About this exercise —
Using the listing below, work out how many lines contain the word "none", and respond with that number alone.

Data —
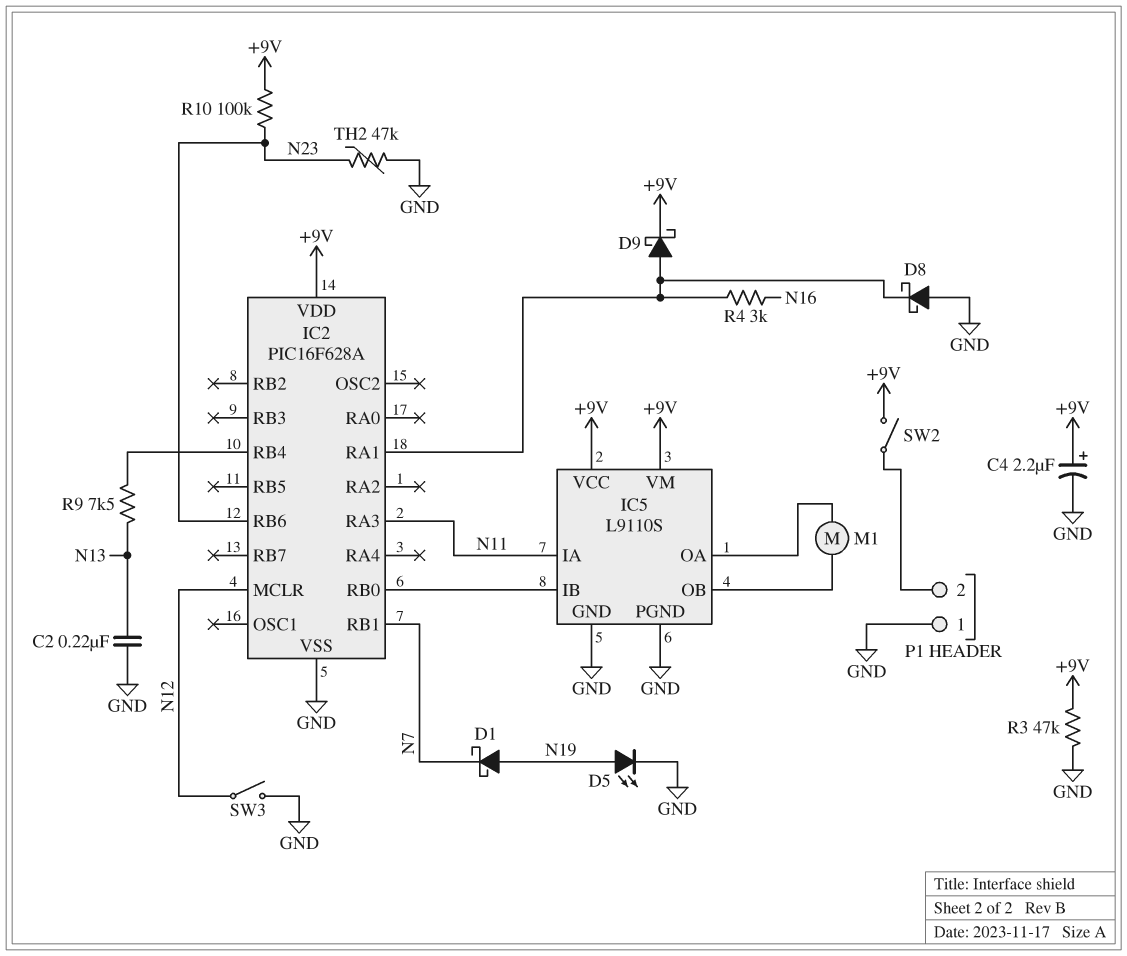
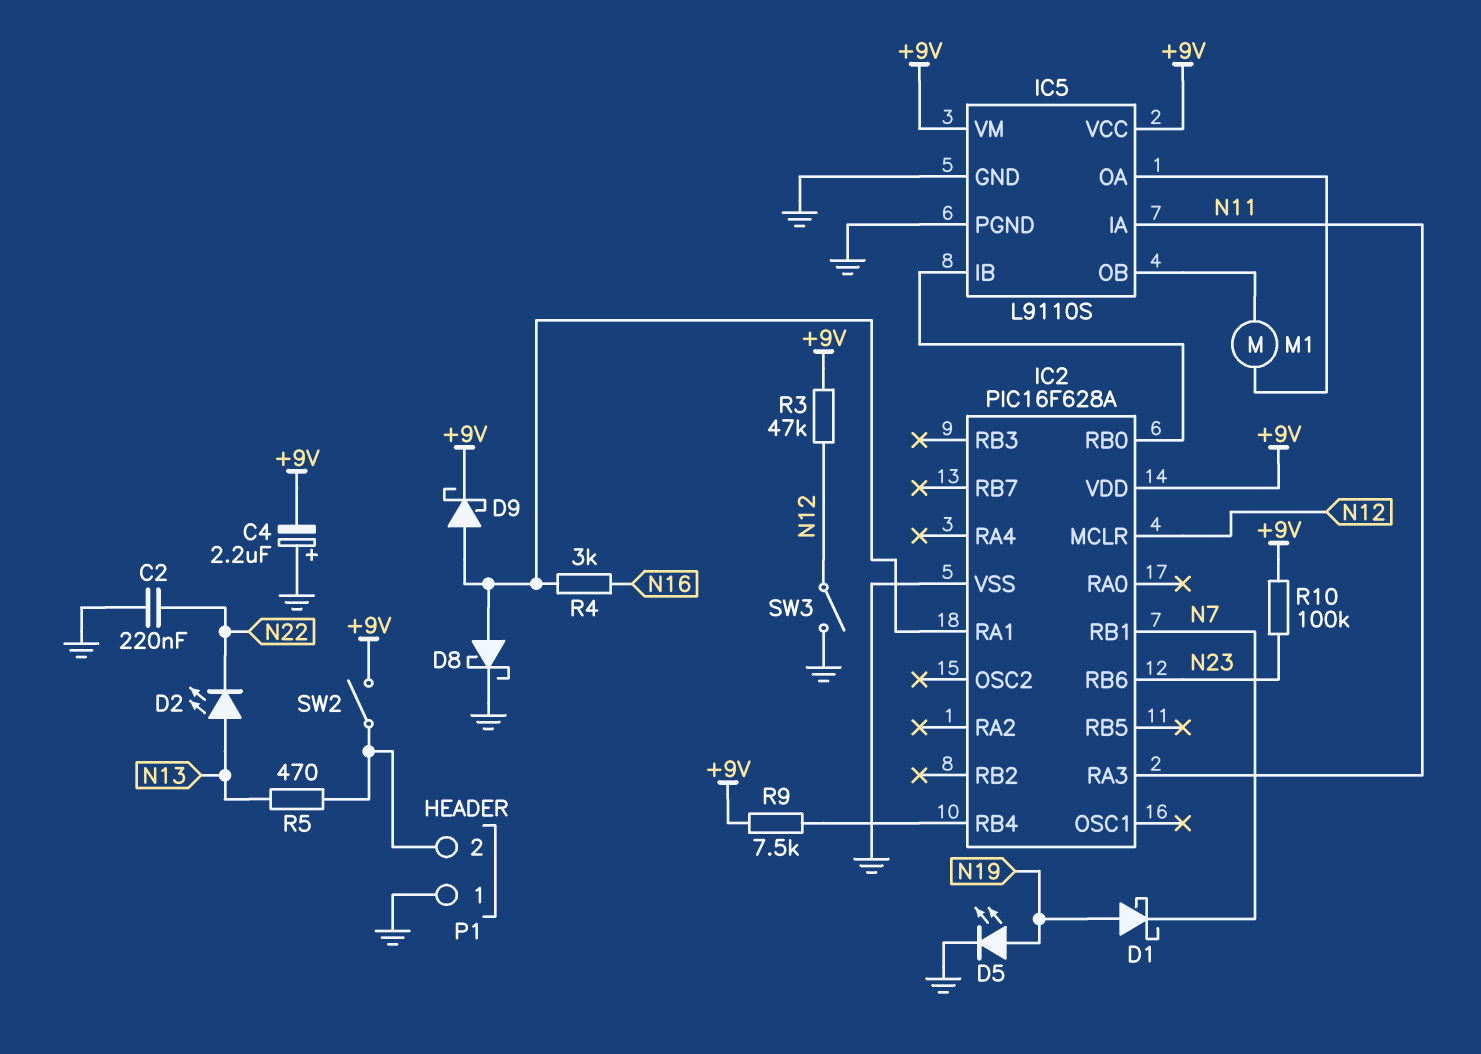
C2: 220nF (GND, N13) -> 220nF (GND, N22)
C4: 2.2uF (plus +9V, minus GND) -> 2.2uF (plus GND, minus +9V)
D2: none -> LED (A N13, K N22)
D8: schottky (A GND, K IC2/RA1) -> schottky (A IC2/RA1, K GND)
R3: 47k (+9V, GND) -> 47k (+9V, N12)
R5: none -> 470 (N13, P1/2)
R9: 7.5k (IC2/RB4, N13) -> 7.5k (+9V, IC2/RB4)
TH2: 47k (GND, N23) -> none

Your solution —
3